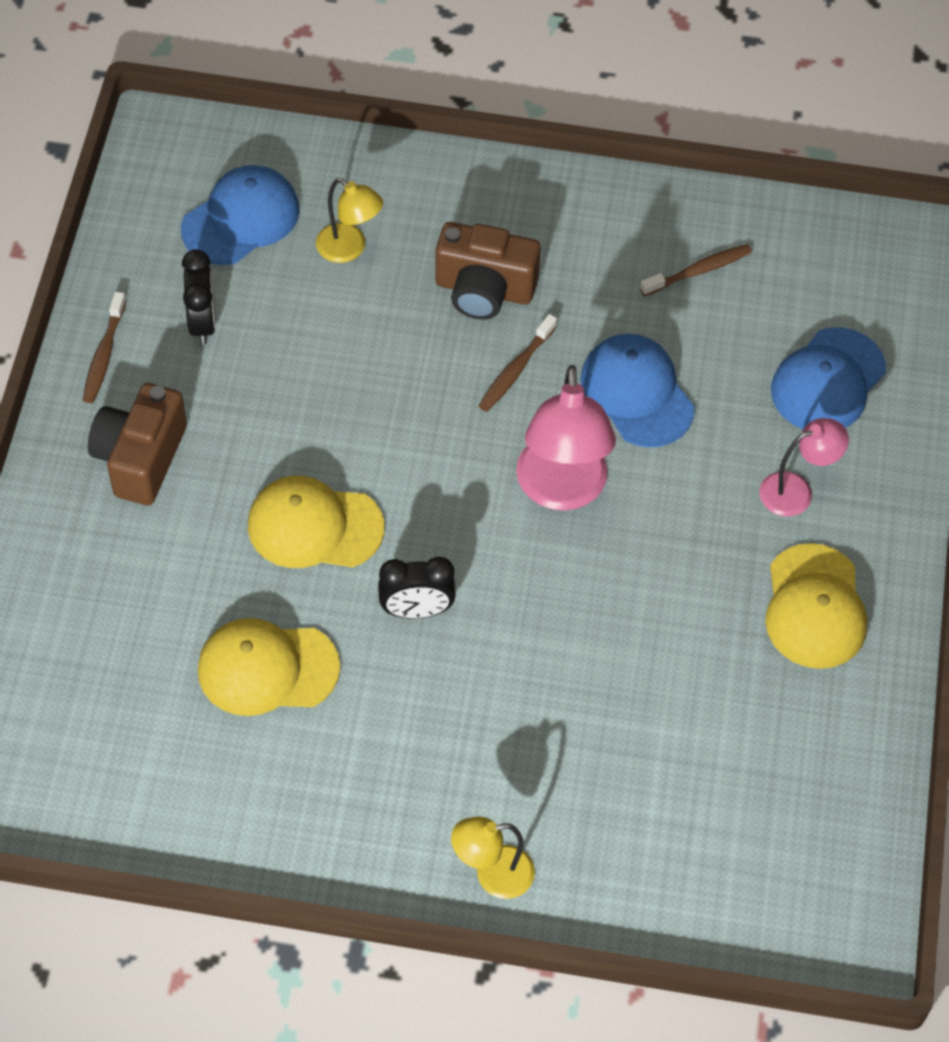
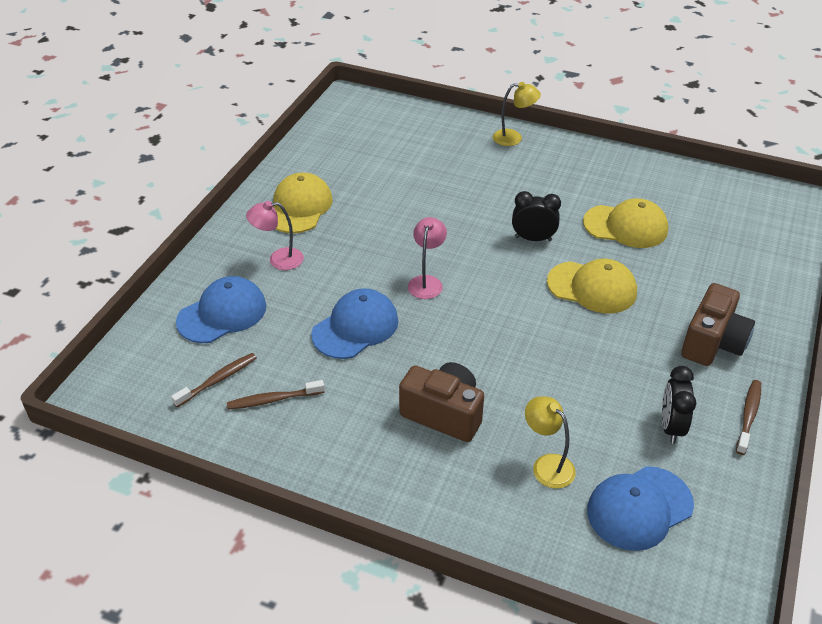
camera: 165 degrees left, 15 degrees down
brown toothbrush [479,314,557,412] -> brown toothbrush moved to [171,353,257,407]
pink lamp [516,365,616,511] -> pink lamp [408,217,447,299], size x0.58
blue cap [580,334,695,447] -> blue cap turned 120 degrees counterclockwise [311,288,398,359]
━━━━━━━━━━━━━━━━
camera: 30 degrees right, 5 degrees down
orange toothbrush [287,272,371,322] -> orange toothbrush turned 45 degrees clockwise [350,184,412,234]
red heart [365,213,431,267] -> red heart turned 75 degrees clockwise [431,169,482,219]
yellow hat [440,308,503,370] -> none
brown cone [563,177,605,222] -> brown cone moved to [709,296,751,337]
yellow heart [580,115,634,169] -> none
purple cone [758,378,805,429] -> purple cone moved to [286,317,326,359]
━━━━━━━━━━━━━━━━
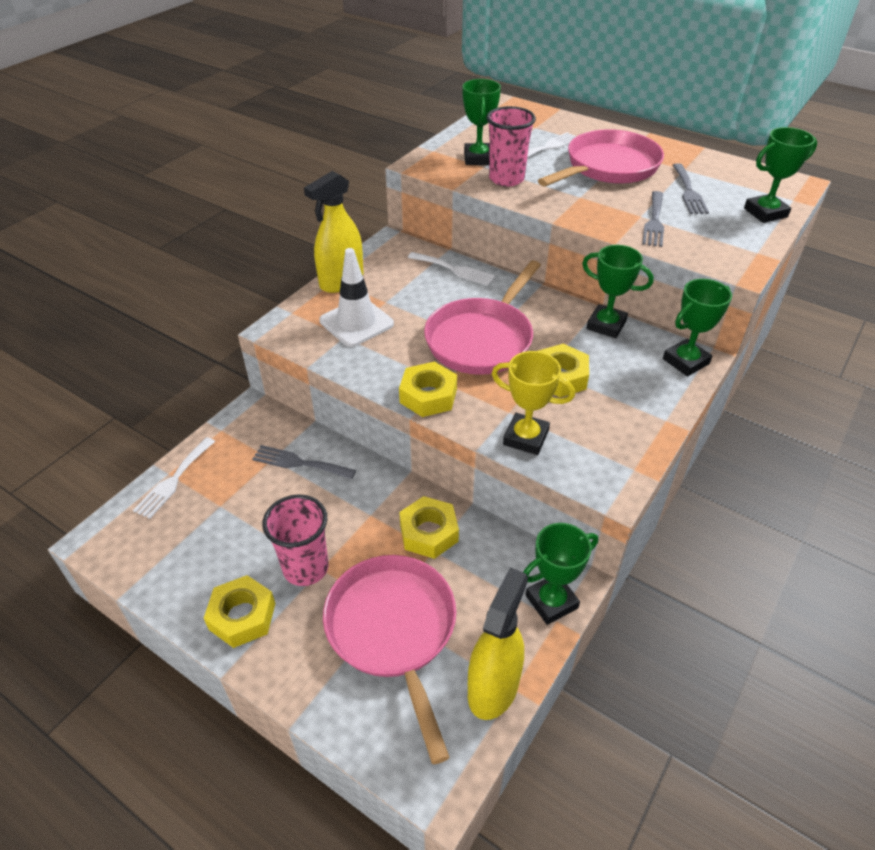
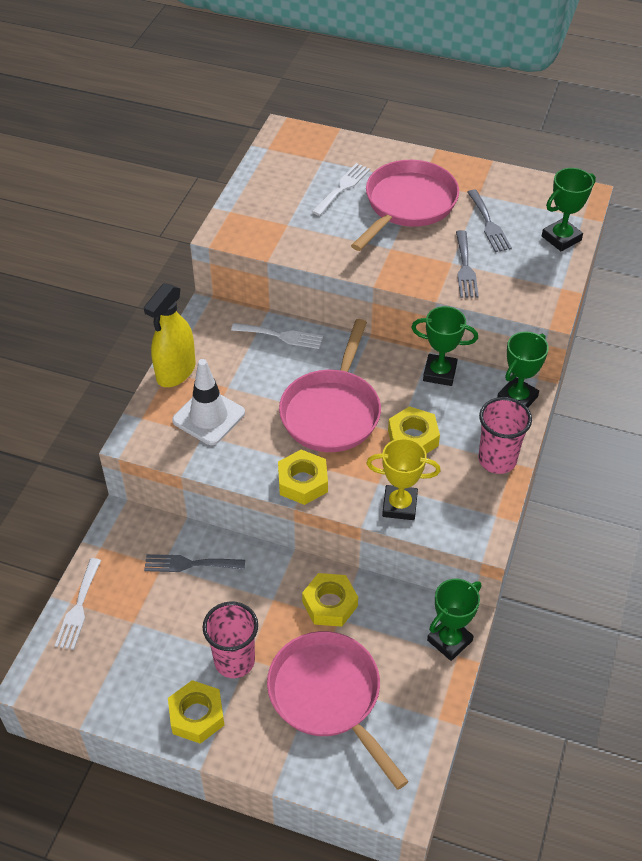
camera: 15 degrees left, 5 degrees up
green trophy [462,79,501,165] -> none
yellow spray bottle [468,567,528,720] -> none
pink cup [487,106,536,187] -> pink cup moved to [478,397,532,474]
━━━━━━━━━━━━━━━━
| Task to carry out |
Would you please repeat exactly the lines above, starting at the line with "pink lamp [516,365,616,511]" and stopping at the line with "blue cap [580,334,695,447]", both included?

| Expected answer |
pink lamp [516,365,616,511] -> pink lamp [408,217,447,299], size x0.58
blue cap [580,334,695,447] -> blue cap turned 120 degrees counterclockwise [311,288,398,359]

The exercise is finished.